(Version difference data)

-------------------------

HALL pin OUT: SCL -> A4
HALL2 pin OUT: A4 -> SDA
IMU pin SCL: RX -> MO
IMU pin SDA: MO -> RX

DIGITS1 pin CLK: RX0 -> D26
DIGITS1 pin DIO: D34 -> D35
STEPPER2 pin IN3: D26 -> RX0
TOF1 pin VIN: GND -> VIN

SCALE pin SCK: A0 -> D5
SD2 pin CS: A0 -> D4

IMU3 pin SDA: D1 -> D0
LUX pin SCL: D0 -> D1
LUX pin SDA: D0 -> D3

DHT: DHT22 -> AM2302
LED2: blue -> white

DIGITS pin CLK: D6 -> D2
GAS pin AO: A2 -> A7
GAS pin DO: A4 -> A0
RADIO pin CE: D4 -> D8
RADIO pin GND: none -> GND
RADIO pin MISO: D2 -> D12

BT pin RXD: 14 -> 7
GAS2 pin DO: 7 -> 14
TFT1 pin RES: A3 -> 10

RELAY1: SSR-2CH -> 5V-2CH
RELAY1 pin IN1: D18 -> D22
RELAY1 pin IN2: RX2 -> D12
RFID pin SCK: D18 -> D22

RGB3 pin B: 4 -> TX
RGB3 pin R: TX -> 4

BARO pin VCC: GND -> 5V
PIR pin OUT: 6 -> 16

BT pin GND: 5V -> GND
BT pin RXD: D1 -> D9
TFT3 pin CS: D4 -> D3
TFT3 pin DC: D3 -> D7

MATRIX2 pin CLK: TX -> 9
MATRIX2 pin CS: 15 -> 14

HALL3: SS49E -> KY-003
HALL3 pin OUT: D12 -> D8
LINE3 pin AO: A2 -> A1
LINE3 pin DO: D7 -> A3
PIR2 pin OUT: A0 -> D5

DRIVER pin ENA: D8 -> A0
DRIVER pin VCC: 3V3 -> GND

-------------------------

■ Activity: Would you print exactly the lines from the first line of the entries above through the line that has "DRIVER pin ENA: D8 -> A0", both included, and stop there?

■ Answer area:
HALL pin OUT: SCL -> A4
HALL2 pin OUT: A4 -> SDA
IMU pin SCL: RX -> MO
IMU pin SDA: MO -> RX

DIGITS1 pin CLK: RX0 -> D26
DIGITS1 pin DIO: D34 -> D35
STEPPER2 pin IN3: D26 -> RX0
TOF1 pin VIN: GND -> VIN

SCALE pin SCK: A0 -> D5
SD2 pin CS: A0 -> D4

IMU3 pin SDA: D1 -> D0
LUX pin SCL: D0 -> D1
LUX pin SDA: D0 -> D3

DHT: DHT22 -> AM2302
LED2: blue -> white

DIGITS pin CLK: D6 -> D2
GAS pin AO: A2 -> A7
GAS pin DO: A4 -> A0
RADIO pin CE: D4 -> D8
RADIO pin GND: none -> GND
RADIO pin MISO: D2 -> D12

BT pin RXD: 14 -> 7
GAS2 pin DO: 7 -> 14
TFT1 pin RES: A3 -> 10

RELAY1: SSR-2CH -> 5V-2CH
RELAY1 pin IN1: D18 -> D22
RELAY1 pin IN2: RX2 -> D12
RFID pin SCK: D18 -> D22

RGB3 pin B: 4 -> TX
RGB3 pin R: TX -> 4

BARO pin VCC: GND -> 5V
PIR pin OUT: 6 -> 16

BT pin GND: 5V -> GND
BT pin RXD: D1 -> D9
TFT3 pin CS: D4 -> D3
TFT3 pin DC: D3 -> D7

MATRIX2 pin CLK: TX -> 9
MATRIX2 pin CS: 15 -> 14

HALL3: SS49E -> KY-003
HALL3 pin OUT: D12 -> D8
LINE3 pin AO: A2 -> A1
LINE3 pin DO: D7 -> A3
PIR2 pin OUT: A0 -> D5

DRIVER pin ENA: D8 -> A0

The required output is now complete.